» **Task input**:
#####
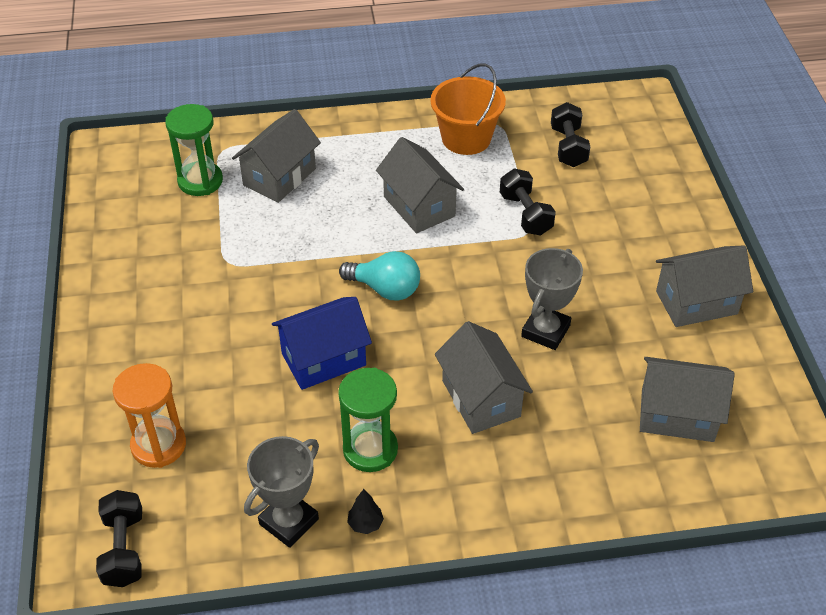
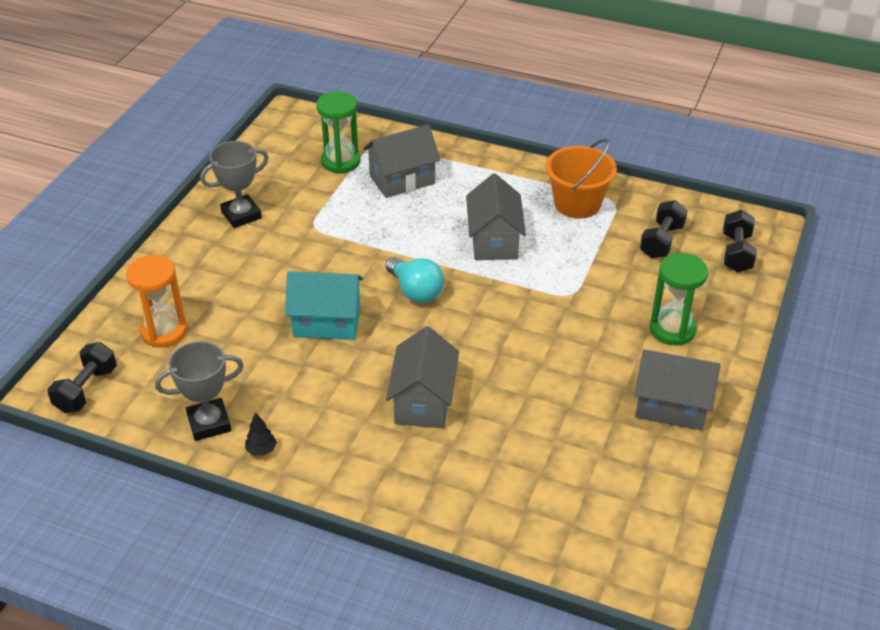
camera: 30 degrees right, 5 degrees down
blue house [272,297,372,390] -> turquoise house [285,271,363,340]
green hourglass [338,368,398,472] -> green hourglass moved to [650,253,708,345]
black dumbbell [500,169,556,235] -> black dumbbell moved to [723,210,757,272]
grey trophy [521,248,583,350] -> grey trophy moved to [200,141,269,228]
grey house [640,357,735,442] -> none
#####
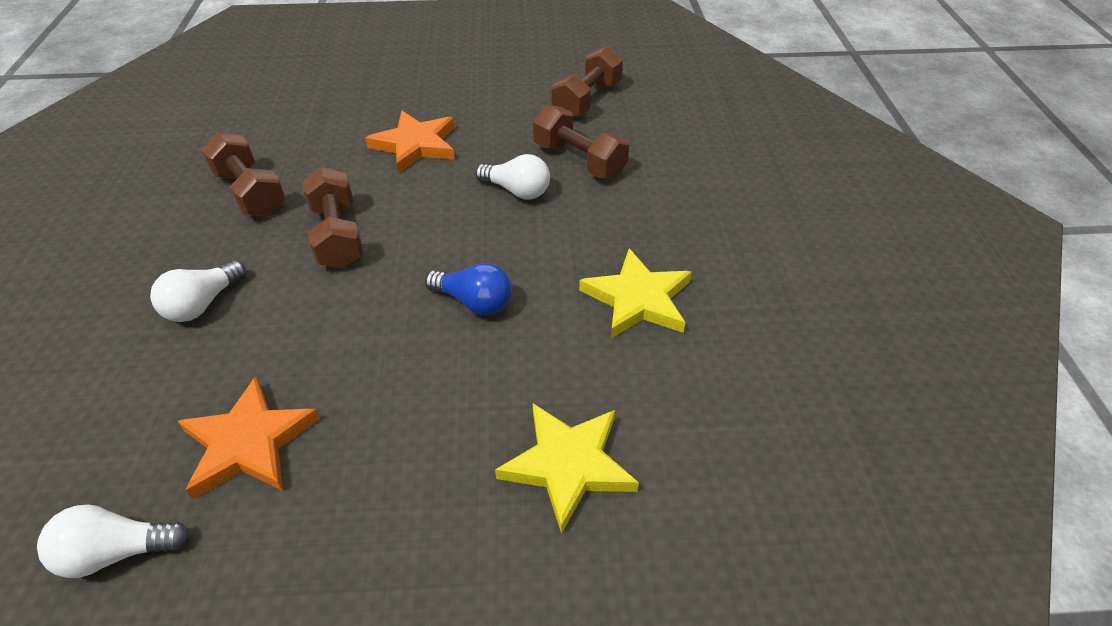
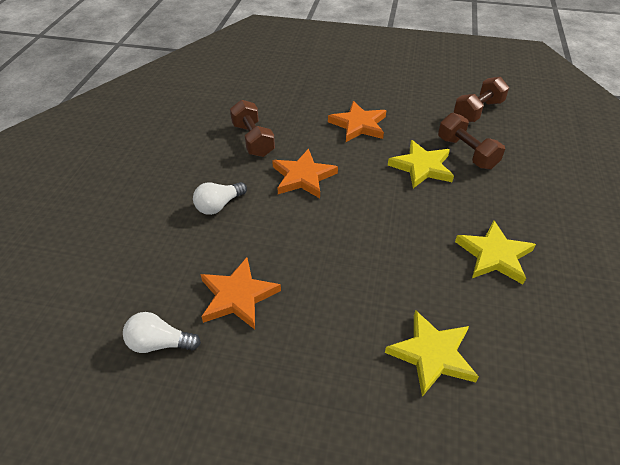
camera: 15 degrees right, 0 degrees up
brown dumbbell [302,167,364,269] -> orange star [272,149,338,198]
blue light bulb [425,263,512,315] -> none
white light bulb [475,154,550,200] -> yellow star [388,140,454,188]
#####
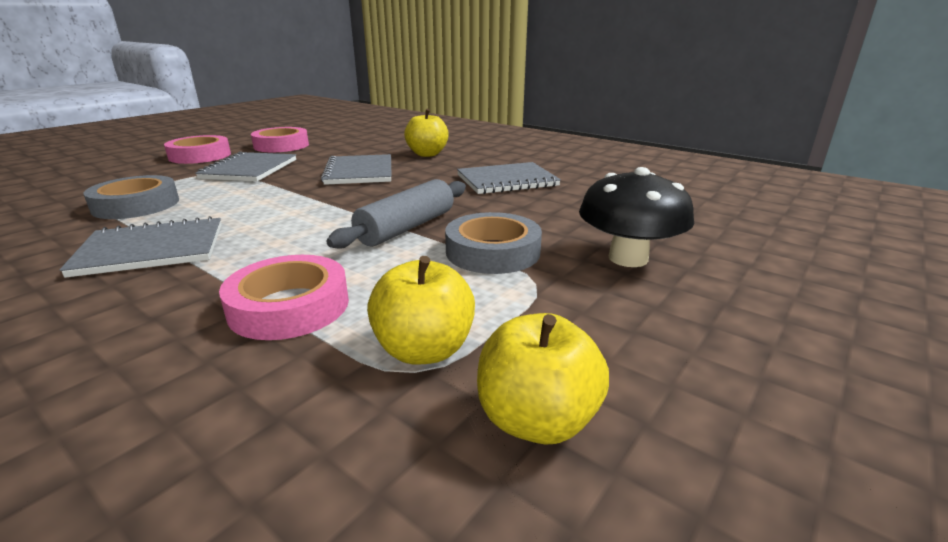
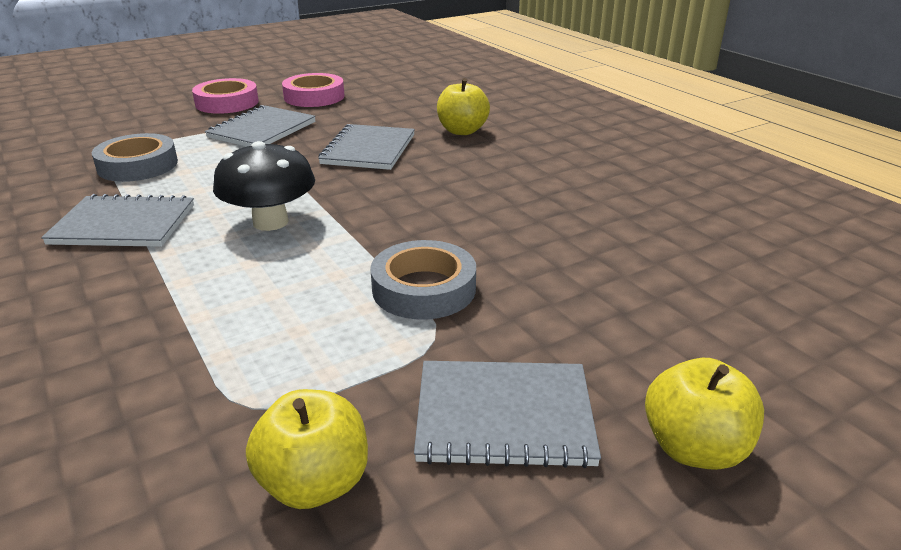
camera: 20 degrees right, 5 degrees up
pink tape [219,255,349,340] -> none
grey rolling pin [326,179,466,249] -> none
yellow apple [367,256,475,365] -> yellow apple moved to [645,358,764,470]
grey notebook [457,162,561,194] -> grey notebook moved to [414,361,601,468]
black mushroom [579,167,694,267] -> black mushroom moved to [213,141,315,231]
#####
» **Exercise directions**: The lines above starting at the one that contains "grey rolling pin [326,179,466,249] -> none" and ending at the one that contains "black mushroom [579,167,694,267]" must be transcribed exactly, and no other lines may appear.

» **Exercise result**:
grey rolling pin [326,179,466,249] -> none
yellow apple [367,256,475,365] -> yellow apple moved to [645,358,764,470]
grey notebook [457,162,561,194] -> grey notebook moved to [414,361,601,468]
black mushroom [579,167,694,267] -> black mushroom moved to [213,141,315,231]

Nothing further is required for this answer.